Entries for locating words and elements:
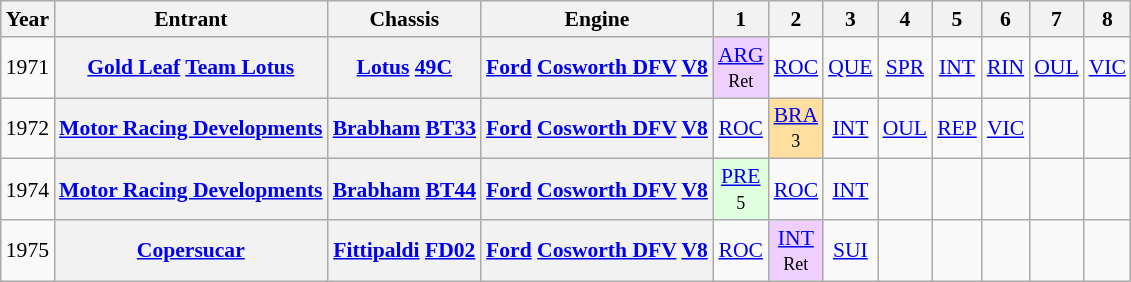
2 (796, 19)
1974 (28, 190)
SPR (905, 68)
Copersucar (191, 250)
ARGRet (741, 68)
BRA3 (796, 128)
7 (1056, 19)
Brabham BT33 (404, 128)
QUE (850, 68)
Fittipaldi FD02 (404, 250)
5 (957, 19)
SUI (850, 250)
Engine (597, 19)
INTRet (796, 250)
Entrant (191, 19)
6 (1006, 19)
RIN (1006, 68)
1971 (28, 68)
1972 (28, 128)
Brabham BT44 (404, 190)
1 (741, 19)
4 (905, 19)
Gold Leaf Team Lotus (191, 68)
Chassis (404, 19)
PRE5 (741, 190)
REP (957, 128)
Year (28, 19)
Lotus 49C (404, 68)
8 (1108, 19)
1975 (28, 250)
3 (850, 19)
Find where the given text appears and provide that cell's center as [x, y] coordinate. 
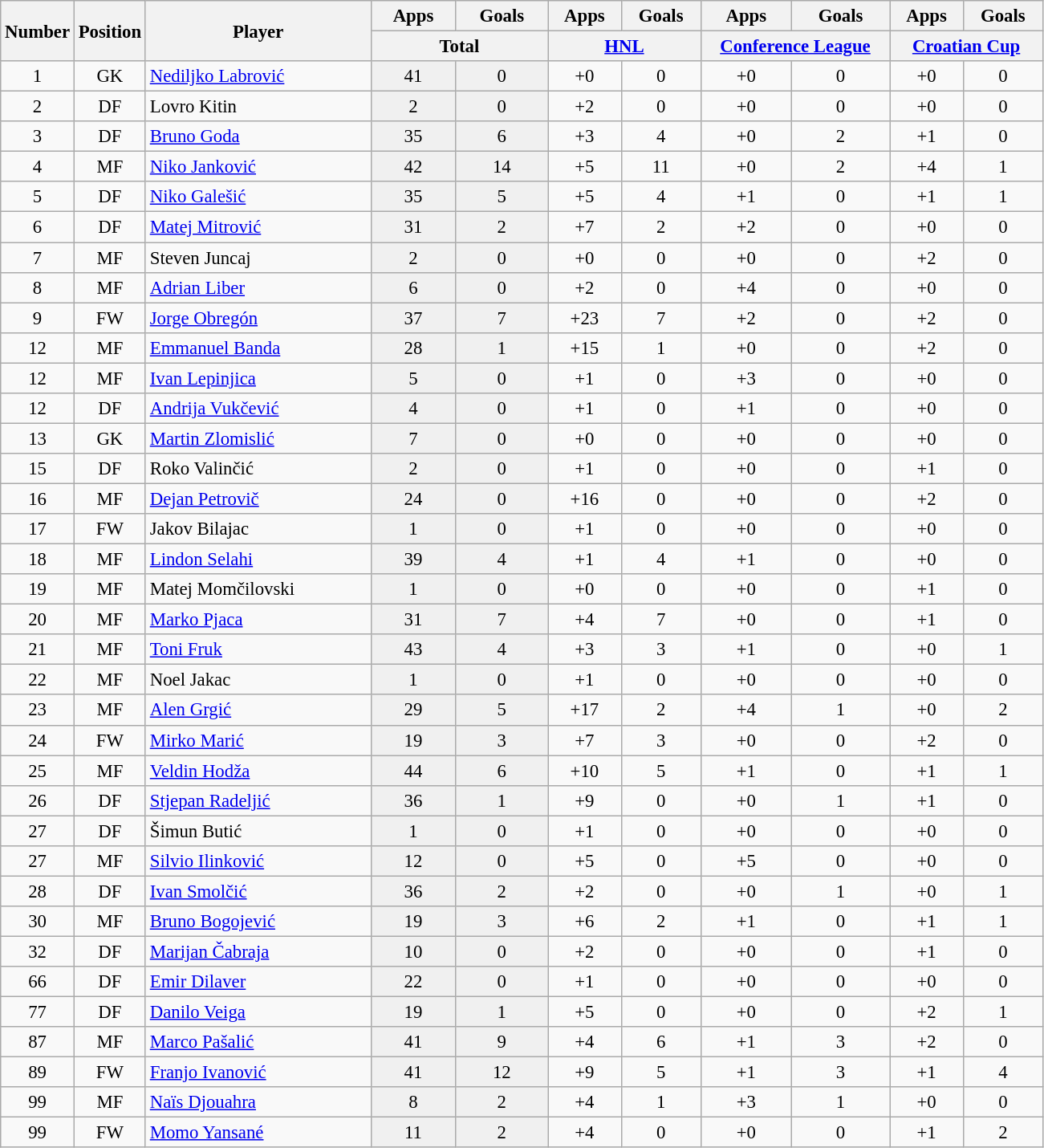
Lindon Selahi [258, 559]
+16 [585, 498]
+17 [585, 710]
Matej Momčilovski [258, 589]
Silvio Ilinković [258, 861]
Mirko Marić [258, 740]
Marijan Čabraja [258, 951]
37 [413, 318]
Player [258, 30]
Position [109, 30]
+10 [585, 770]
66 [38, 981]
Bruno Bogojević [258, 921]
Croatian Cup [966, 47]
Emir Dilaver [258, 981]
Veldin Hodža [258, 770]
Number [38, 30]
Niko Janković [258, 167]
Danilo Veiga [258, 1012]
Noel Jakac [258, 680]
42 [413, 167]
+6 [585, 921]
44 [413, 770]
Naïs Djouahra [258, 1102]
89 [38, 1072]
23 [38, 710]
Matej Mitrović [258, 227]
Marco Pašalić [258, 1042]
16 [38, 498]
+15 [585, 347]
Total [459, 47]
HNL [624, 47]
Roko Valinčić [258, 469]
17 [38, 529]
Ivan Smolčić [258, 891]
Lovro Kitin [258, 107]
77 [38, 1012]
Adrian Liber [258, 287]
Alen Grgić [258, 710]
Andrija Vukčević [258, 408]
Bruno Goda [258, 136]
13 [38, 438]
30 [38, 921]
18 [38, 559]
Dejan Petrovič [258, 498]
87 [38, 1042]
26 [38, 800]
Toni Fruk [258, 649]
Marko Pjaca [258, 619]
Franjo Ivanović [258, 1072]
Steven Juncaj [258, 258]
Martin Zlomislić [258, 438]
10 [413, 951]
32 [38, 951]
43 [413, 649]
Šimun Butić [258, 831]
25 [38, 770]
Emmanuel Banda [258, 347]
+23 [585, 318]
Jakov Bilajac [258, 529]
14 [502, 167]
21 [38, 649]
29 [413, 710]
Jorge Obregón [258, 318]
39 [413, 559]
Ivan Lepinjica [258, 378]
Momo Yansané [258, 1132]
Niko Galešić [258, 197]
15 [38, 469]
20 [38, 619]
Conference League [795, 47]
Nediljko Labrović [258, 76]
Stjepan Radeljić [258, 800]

...

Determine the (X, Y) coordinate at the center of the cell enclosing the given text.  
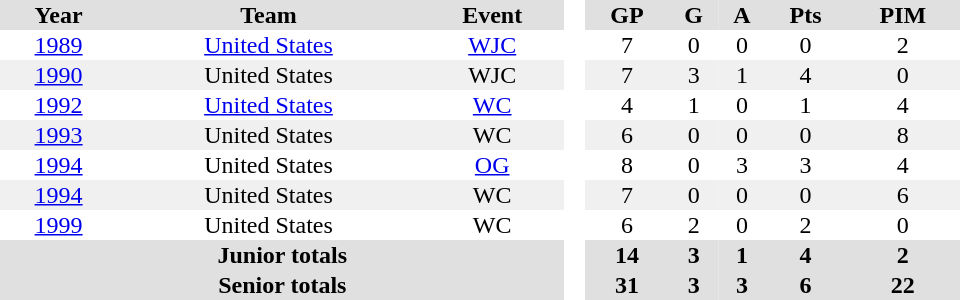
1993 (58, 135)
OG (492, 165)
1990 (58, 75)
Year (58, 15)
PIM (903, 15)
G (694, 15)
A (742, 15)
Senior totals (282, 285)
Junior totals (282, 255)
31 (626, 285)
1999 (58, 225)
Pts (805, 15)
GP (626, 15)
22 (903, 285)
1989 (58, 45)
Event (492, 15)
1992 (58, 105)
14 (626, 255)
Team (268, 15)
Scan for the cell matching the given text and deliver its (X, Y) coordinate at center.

WHAT IS ASKED =
Write out the stretch of the listing from the line containing "2 (796, 19)" through the line containing "Find where the", swapping every "Brabham" for "Hesketh" and leaving everything else unchanged.

THE COMPLETED TASK =
2 (796, 19)
1974 (28, 190)
SPR (905, 68)
Copersucar (191, 250)
ARGRet (741, 68)
BRA3 (796, 128)
7 (1056, 19)
Hesketh BT33 (404, 128)
QUE (850, 68)
Fittipaldi FD02 (404, 250)
5 (957, 19)
SUI (850, 250)
Engine (597, 19)
INTRet (796, 250)
Entrant (191, 19)
6 (1006, 19)
RIN (1006, 68)
1971 (28, 68)
1972 (28, 128)
Hesketh BT44 (404, 190)
1 (741, 19)
4 (905, 19)
Gold Leaf Team Lotus (191, 68)
Chassis (404, 19)
PRE5 (741, 190)
REP (957, 128)
Year (28, 19)
Lotus 49C (404, 68)
8 (1108, 19)
1975 (28, 250)
3 (850, 19)
Find where the given text appears and provide that cell's center as [x, y] coordinate. 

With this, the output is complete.